[Data for this exercise — start]

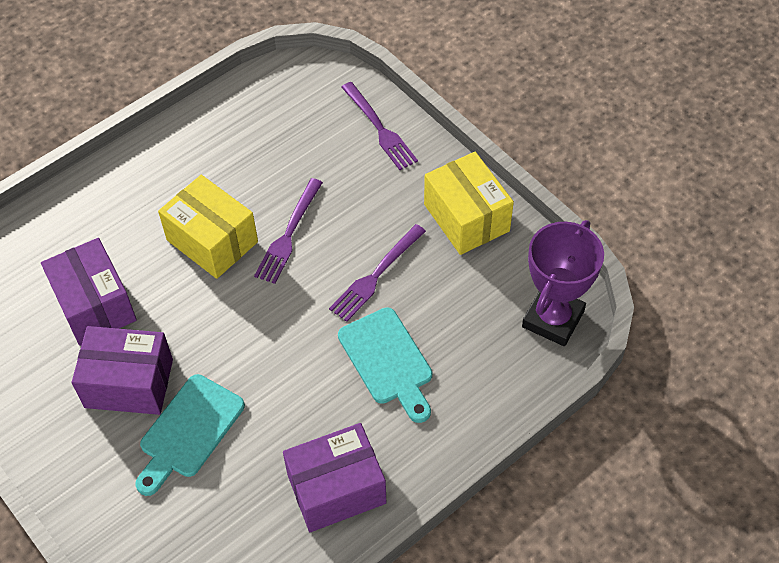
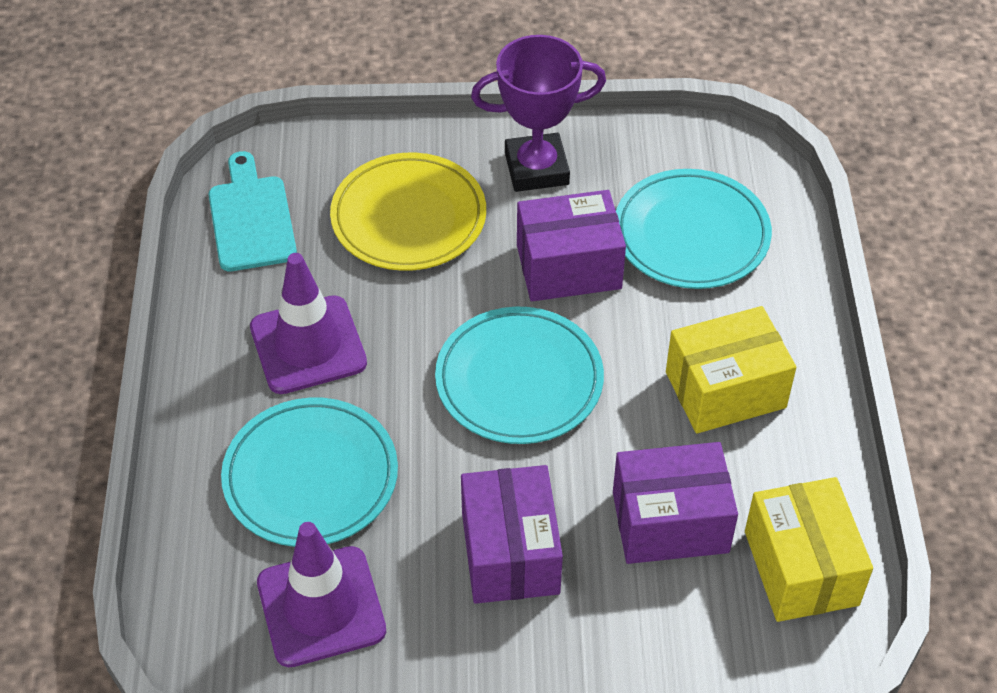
purple fork: 3 -> 0
purple traffic cone: 0 -> 2
turquoise cutting board: 2 -> 1
turquoise plate: 0 -> 3
yellow plate: 0 -> 1

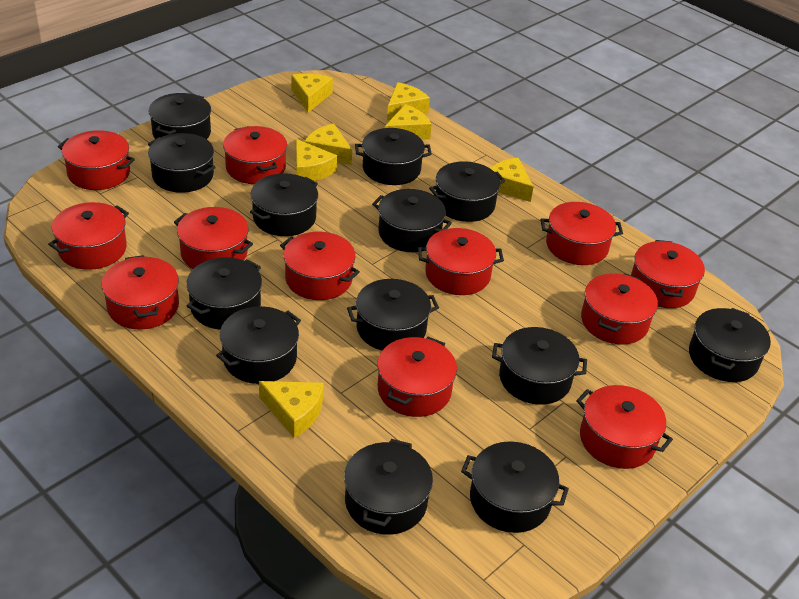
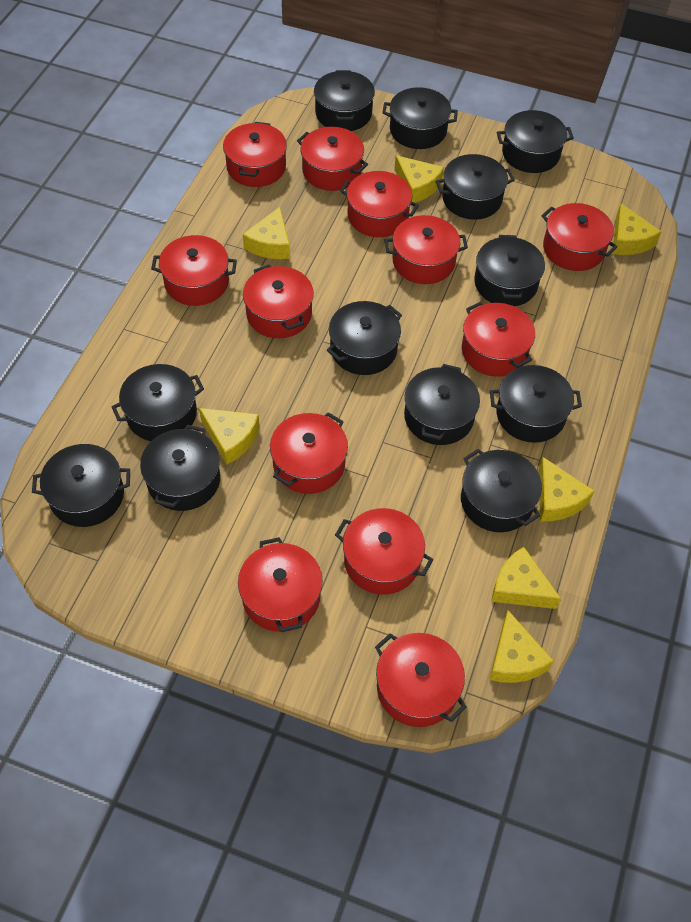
black pot: 13 -> 12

[Data for this exercise — finish]

• _Task details_
Each line from the one containing "purple traffic cone: 0 -> 2" through the final line of the data must be reproduced exactly, both ends included, with no pictures in the copy.

• _Answer to this problem_
purple traffic cone: 0 -> 2
turquoise cutting board: 2 -> 1
turquoise plate: 0 -> 3
yellow plate: 0 -> 1

black pot: 13 -> 12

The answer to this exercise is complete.